Extracted data Start Marker

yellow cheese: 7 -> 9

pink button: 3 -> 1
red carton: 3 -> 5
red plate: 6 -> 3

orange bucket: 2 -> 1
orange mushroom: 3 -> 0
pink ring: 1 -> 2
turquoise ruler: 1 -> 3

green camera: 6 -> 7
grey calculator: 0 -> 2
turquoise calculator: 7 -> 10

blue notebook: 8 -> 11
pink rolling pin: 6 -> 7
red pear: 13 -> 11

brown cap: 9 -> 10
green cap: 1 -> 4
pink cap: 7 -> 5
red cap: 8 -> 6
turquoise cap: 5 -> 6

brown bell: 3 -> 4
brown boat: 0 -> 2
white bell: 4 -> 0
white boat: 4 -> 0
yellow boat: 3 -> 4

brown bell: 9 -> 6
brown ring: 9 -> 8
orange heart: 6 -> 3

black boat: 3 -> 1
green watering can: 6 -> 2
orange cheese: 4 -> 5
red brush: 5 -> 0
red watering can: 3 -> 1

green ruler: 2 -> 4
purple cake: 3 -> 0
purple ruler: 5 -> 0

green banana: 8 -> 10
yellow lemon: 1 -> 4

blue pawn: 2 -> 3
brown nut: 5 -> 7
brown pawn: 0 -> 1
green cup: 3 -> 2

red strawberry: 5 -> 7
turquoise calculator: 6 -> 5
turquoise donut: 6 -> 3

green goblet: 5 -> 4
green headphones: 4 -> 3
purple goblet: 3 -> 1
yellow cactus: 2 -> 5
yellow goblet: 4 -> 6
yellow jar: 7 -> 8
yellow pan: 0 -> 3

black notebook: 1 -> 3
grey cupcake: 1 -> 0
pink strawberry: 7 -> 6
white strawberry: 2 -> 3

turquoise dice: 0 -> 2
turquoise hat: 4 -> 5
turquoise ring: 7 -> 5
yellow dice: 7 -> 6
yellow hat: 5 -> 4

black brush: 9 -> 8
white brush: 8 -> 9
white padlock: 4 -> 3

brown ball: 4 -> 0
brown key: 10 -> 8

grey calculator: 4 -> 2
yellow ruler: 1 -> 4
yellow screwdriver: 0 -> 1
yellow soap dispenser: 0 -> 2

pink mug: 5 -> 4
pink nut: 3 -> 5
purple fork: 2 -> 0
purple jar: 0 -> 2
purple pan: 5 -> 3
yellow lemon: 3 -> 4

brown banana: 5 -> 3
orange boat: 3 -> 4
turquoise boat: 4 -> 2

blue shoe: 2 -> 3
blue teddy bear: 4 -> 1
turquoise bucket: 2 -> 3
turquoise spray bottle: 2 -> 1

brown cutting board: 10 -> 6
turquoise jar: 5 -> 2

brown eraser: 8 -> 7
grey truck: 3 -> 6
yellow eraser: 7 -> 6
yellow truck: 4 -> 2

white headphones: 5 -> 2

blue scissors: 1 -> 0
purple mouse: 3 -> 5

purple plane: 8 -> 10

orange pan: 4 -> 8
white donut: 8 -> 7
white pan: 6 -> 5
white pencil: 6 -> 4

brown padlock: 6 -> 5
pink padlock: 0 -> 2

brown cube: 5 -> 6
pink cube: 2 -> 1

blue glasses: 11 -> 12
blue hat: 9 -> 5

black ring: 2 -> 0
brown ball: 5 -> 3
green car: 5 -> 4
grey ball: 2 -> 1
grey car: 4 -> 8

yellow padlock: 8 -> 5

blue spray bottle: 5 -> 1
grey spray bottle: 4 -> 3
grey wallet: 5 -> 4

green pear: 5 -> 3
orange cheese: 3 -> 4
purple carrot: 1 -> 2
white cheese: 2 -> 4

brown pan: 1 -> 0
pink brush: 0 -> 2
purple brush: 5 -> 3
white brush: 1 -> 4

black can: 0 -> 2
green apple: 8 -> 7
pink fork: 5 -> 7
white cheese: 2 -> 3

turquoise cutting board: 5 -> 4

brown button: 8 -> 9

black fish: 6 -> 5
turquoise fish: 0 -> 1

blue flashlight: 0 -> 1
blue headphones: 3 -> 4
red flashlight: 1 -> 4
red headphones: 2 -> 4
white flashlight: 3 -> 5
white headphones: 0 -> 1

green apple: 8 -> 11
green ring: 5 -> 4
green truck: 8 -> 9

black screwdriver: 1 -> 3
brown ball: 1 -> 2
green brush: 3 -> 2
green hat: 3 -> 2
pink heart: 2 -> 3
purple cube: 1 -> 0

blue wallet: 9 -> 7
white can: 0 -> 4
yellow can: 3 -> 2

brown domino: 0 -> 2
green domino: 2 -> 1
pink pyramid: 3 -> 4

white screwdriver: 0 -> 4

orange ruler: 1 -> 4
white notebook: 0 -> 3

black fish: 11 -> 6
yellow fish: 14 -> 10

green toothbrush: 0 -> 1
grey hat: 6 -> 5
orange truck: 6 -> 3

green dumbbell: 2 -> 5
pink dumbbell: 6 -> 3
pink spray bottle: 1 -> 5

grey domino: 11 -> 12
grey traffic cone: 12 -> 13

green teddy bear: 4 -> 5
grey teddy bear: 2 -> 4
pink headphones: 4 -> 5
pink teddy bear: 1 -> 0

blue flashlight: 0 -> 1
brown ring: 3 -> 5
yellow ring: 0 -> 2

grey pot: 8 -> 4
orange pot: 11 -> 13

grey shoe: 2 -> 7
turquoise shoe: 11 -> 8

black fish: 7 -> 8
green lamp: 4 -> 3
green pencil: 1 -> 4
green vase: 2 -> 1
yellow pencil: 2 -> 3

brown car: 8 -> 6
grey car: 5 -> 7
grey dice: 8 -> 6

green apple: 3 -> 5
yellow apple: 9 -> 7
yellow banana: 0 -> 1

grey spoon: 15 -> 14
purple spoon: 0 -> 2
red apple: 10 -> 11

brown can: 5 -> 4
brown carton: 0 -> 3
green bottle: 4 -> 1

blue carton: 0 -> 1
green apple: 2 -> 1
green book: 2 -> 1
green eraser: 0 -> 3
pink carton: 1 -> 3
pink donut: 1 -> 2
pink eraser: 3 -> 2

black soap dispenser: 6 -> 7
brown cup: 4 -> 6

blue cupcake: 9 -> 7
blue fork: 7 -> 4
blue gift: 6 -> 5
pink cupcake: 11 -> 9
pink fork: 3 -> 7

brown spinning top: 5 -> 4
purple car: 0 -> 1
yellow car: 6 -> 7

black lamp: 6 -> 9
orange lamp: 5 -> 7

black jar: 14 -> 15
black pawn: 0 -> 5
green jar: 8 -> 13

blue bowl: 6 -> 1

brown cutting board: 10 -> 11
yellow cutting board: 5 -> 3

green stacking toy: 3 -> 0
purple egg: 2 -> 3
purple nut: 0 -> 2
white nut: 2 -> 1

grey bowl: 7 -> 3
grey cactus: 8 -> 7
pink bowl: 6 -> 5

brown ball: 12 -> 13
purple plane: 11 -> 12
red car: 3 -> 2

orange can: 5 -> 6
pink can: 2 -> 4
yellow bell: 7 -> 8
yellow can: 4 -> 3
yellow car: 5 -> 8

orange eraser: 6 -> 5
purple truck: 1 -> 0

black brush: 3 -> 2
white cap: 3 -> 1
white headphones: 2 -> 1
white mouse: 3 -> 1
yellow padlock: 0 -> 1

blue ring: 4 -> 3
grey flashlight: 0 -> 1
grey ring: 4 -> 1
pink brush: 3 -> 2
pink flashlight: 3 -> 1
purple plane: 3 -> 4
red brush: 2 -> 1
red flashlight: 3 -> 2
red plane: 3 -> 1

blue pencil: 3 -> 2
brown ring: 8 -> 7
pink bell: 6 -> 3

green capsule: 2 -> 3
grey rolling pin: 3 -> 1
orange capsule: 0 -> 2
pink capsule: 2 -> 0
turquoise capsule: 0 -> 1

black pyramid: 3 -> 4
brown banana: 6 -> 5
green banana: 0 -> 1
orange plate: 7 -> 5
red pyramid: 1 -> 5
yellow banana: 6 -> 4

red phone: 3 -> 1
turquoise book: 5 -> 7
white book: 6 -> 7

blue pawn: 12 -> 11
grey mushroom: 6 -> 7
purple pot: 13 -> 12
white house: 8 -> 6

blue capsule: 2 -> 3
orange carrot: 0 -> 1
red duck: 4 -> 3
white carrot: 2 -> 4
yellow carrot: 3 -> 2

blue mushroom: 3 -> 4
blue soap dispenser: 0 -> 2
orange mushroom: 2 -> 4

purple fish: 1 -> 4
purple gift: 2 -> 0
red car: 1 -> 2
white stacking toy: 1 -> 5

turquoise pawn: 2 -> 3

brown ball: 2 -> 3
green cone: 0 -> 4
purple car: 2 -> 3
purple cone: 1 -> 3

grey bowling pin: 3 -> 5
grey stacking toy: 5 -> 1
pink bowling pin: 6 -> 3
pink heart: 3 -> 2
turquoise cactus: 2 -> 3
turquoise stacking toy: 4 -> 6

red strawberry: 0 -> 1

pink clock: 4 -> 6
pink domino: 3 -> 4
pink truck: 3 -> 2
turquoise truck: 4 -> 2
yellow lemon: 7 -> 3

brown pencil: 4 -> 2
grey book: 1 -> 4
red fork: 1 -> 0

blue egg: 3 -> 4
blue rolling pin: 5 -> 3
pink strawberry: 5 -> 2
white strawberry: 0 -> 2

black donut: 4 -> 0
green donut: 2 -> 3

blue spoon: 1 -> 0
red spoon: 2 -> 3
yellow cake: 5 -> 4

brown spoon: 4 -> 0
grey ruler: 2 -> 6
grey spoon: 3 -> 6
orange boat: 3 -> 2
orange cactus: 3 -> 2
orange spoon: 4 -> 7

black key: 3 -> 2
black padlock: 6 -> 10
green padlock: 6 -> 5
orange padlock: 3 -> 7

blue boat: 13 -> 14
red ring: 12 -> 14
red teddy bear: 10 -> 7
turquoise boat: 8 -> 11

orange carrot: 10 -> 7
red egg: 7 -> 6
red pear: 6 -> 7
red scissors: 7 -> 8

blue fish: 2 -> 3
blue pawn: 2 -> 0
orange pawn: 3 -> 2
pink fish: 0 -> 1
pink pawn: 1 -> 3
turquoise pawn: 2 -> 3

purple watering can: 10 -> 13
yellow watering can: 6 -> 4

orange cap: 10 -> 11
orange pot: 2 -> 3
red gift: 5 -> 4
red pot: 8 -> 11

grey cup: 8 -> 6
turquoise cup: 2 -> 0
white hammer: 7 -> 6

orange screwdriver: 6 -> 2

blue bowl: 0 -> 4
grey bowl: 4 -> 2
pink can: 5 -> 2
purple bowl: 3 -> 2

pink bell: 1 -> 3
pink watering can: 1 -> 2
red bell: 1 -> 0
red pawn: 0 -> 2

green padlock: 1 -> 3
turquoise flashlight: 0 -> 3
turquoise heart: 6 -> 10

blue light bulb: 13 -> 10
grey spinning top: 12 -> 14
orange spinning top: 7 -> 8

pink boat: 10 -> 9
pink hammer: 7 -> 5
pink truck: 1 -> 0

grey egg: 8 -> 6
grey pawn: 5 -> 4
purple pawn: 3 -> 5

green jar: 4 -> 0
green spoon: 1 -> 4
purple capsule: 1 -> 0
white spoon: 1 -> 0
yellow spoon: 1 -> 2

Extracted data End Marker

## What you will do
All lines from the one that contains "grey pawn: 5 -> 4" through the end of the material are to be quoted exactly, with both ends included.

## Solution to this exercise
grey pawn: 5 -> 4
purple pawn: 3 -> 5

green jar: 4 -> 0
green spoon: 1 -> 4
purple capsule: 1 -> 0
white spoon: 1 -> 0
yellow spoon: 1 -> 2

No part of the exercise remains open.